====== SOURCE MATERIAL

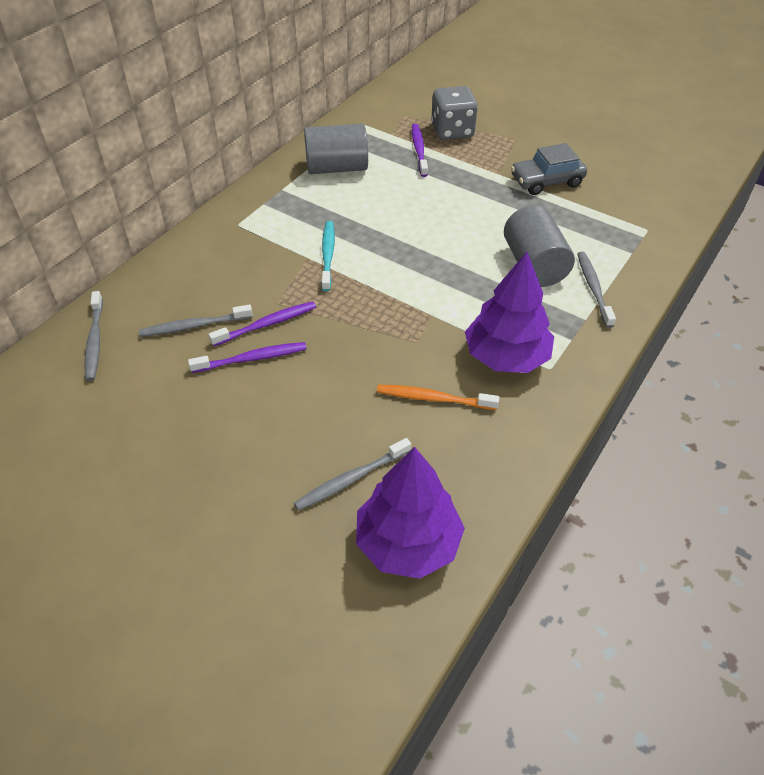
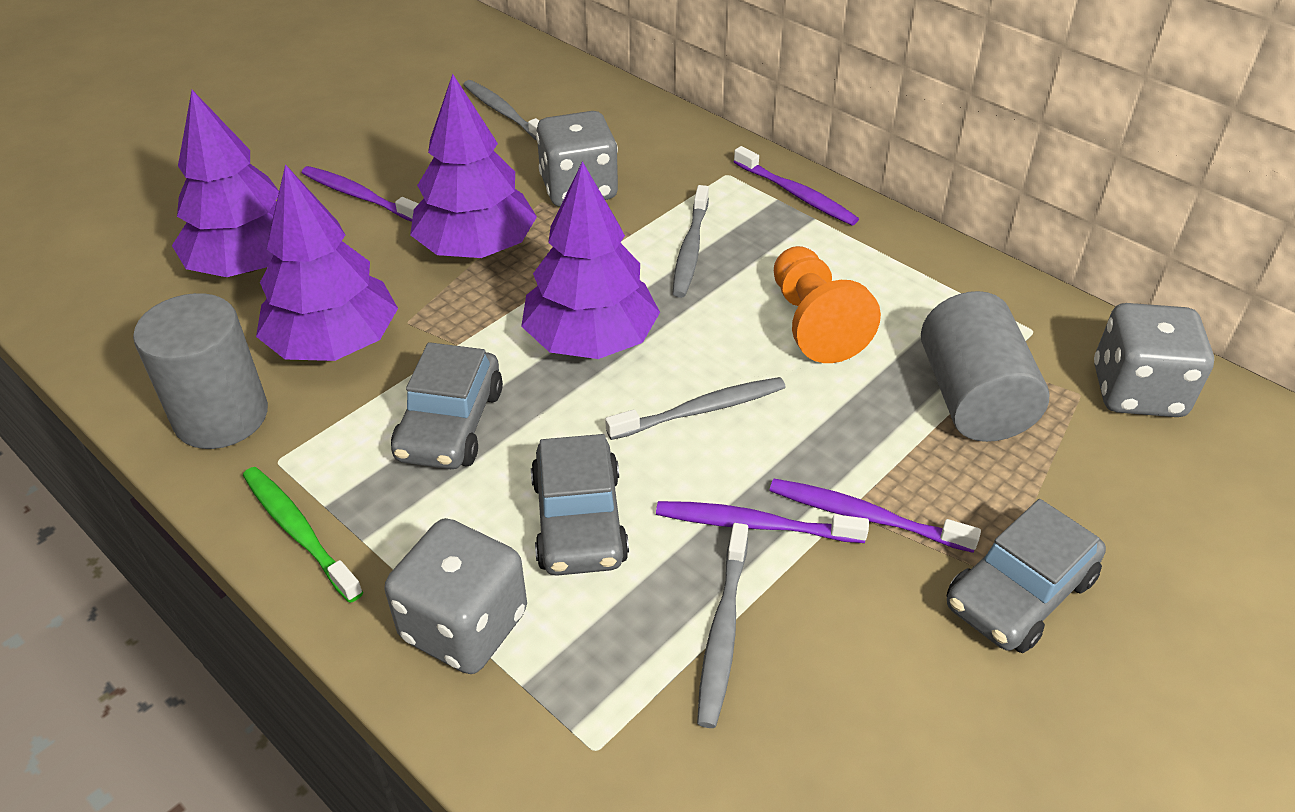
green toothbrush: 0 -> 1
grey car: 1 -> 3
grey dice: 1 -> 3
orange pawn: 0 -> 1
orange toothbrush: 1 -> 0
purple toothbrush: 3 -> 4
purple tree: 2 -> 4
turquoise toothbrush: 1 -> 0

============

## WHAT YOU NEED TO DO
Check the entries above line by line and return each one containing the word "purple".

## ANSWER SPACE
purple toothbrush: 3 -> 4
purple tree: 2 -> 4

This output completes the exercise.